### SUPPLIED ENTRIES

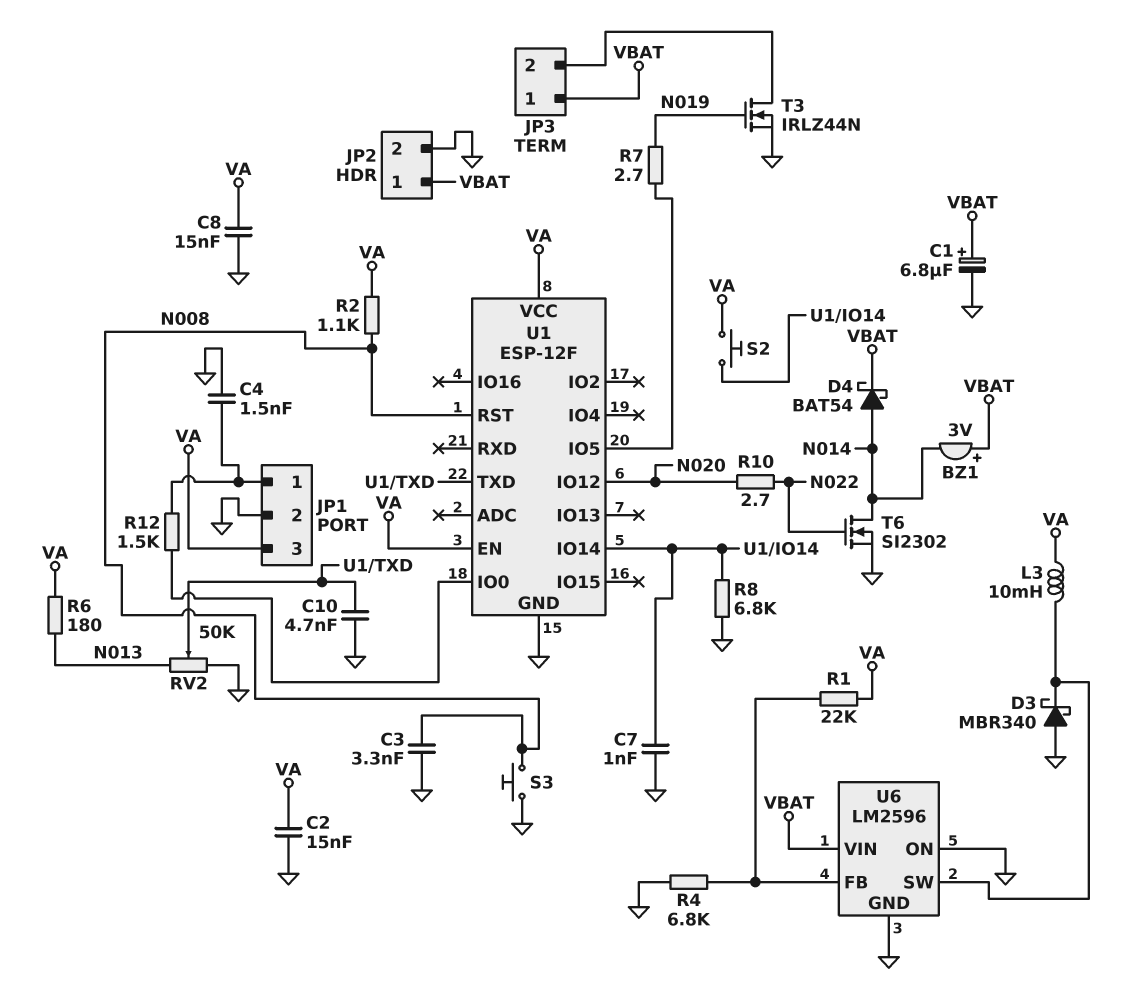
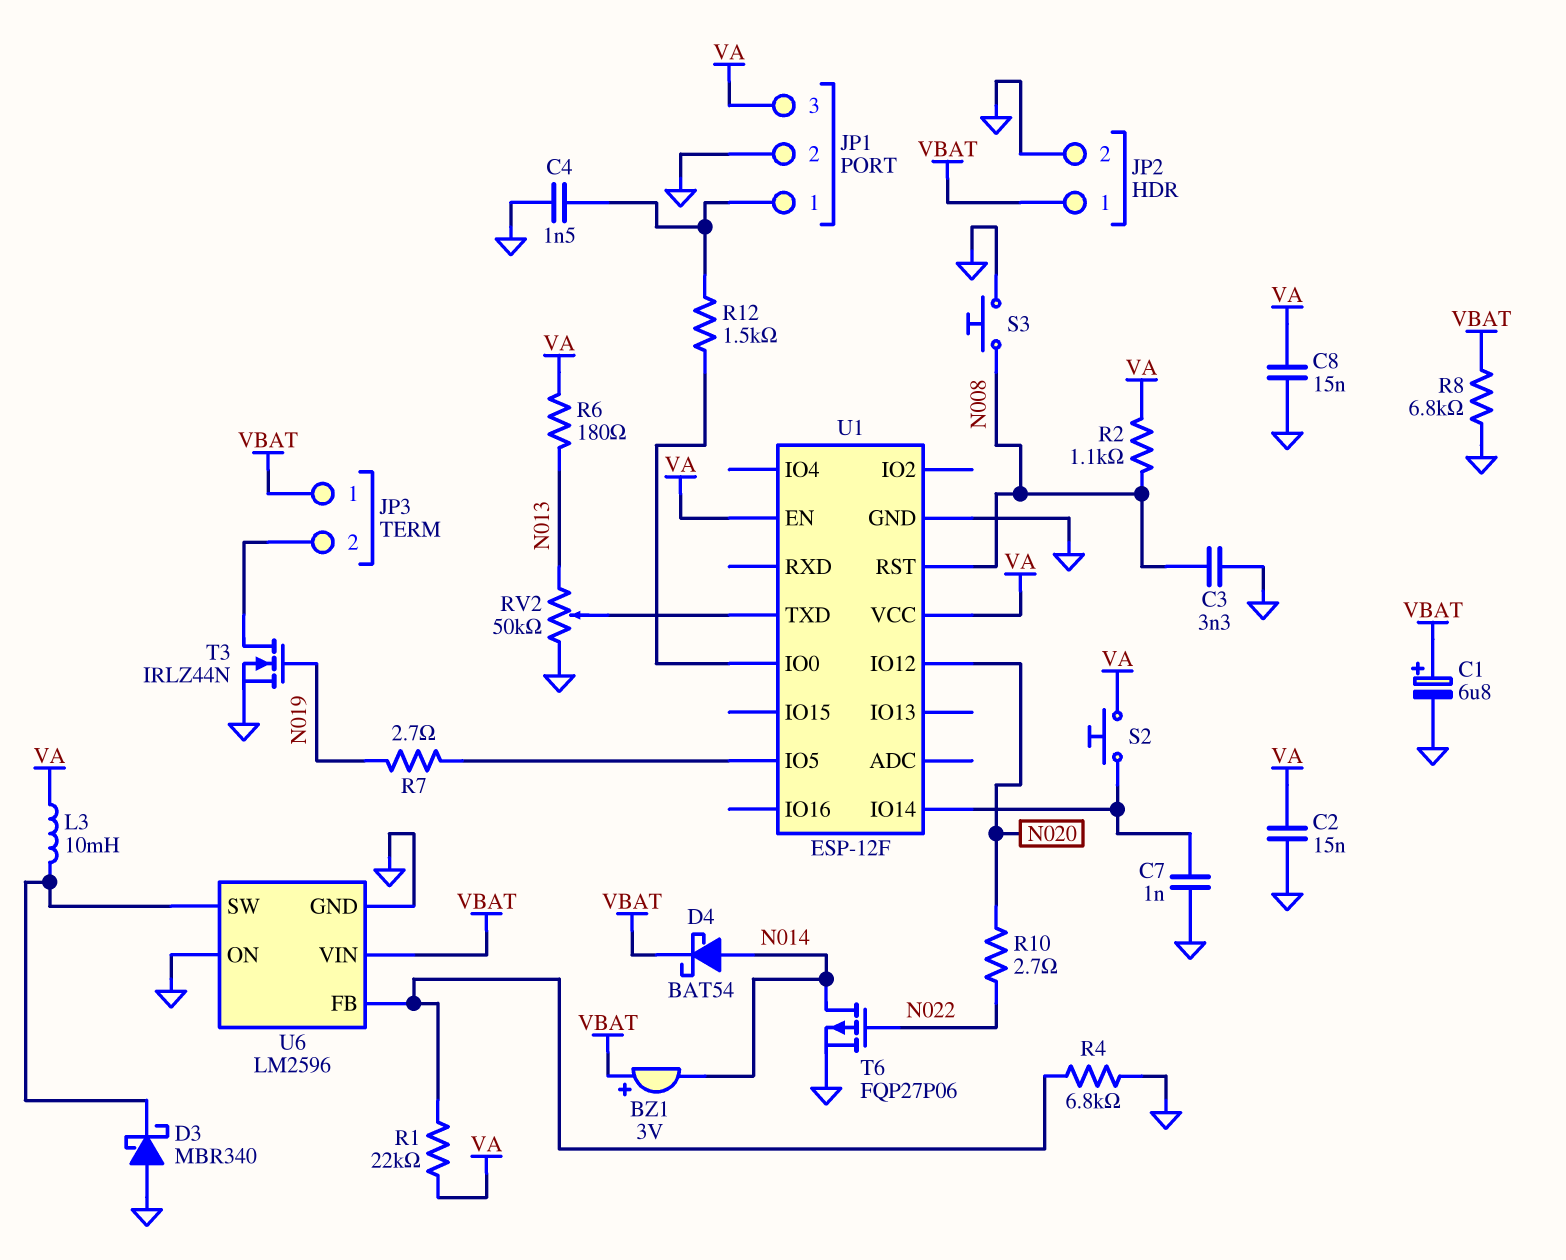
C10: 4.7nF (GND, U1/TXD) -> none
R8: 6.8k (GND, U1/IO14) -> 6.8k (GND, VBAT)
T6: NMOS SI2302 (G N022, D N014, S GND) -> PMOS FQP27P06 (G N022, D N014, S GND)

######
### SUPPLIED ENTRIES

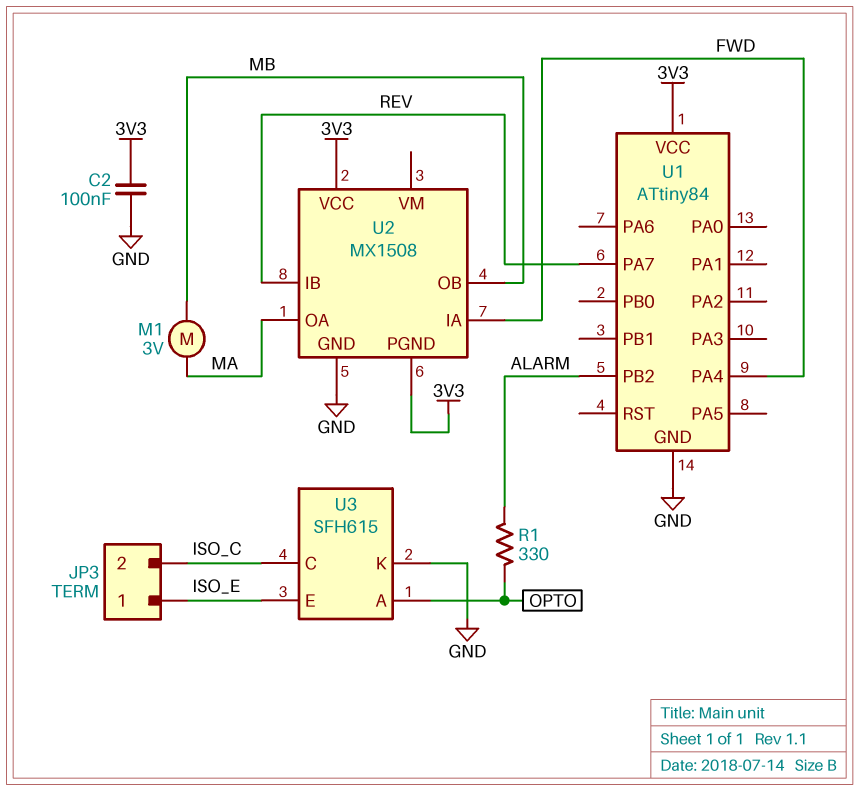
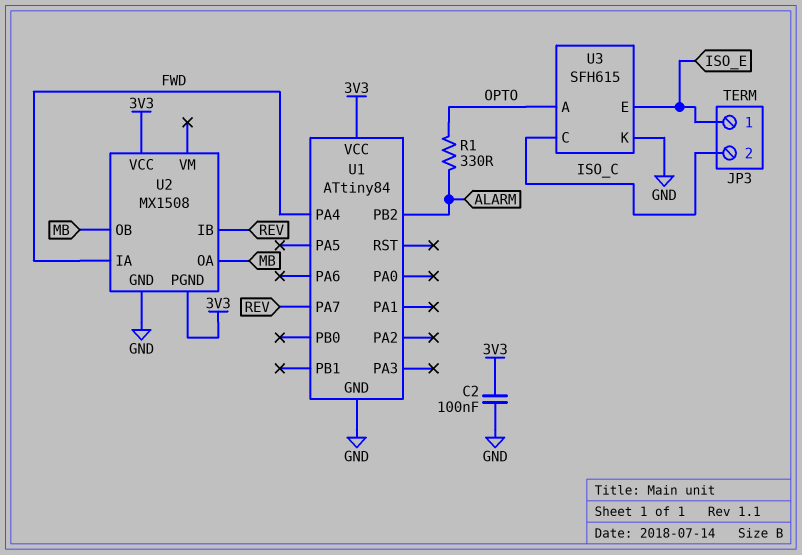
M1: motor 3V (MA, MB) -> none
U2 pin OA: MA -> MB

######

In the records above, which lines hold the string "none"? Copy each one.

RESPONSE TO THE TASK ->
C10: 4.7nF (GND, U1/TXD) -> none
M1: motor 3V (MA, MB) -> none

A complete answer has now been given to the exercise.